Data for review =
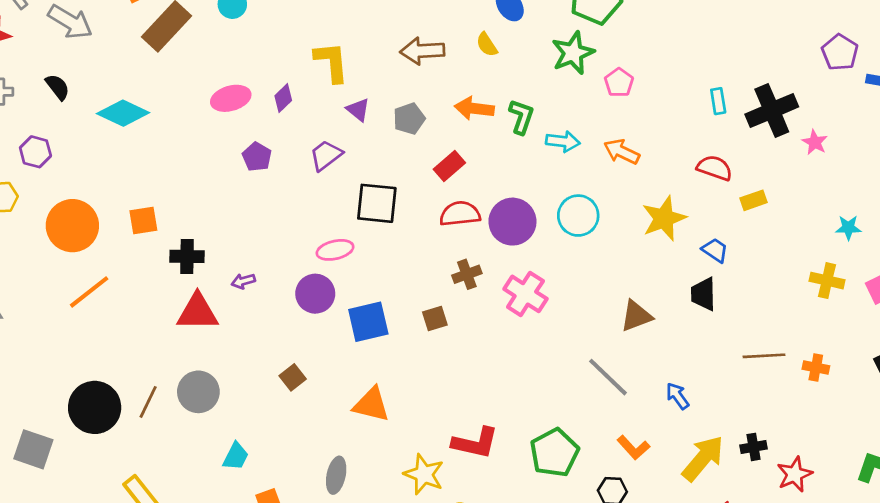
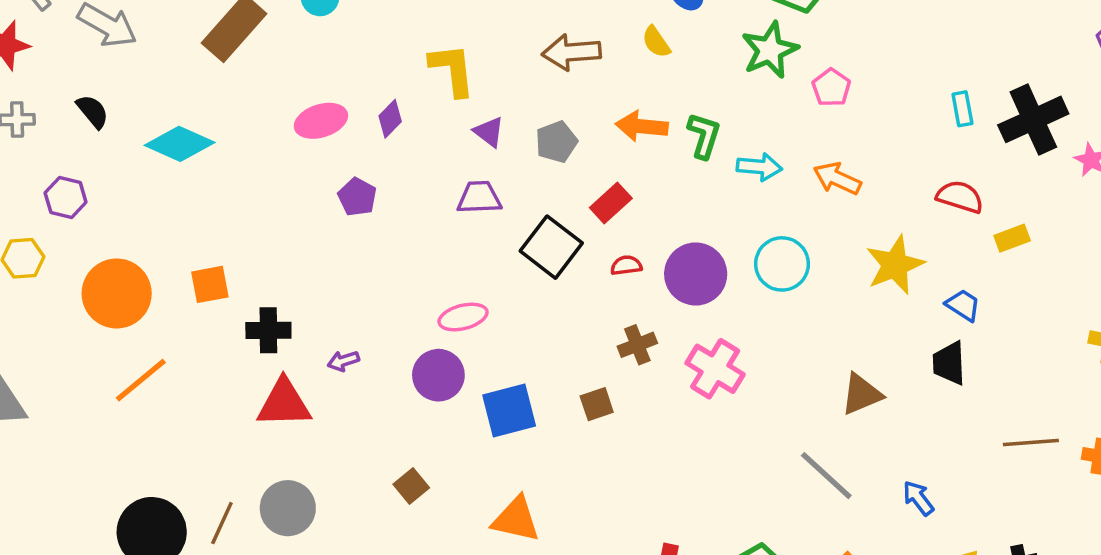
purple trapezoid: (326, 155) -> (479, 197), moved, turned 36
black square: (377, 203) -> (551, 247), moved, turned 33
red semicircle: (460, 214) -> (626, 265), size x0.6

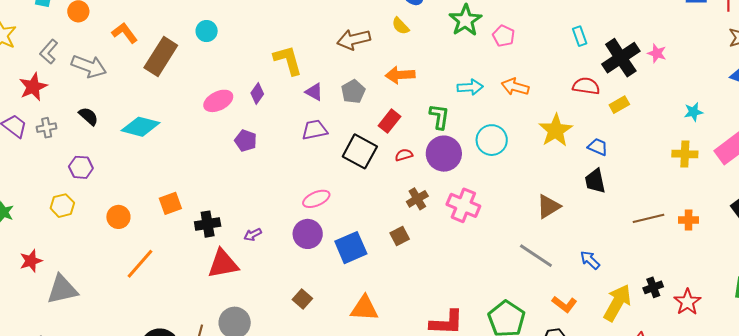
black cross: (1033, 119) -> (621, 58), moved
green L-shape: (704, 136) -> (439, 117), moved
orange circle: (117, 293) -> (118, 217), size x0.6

Exercise directions = Your answer must restate the entries word for word and contain no pictures.

Response to the exercise =
purple trapezoid: (326, 155) -> (479, 197), moved, turned 36
black square: (377, 203) -> (551, 247), moved, turned 33
red semicircle: (460, 214) -> (626, 265), size x0.6

black cross: (1033, 119) -> (621, 58), moved
green L-shape: (704, 136) -> (439, 117), moved
orange circle: (117, 293) -> (118, 217), size x0.6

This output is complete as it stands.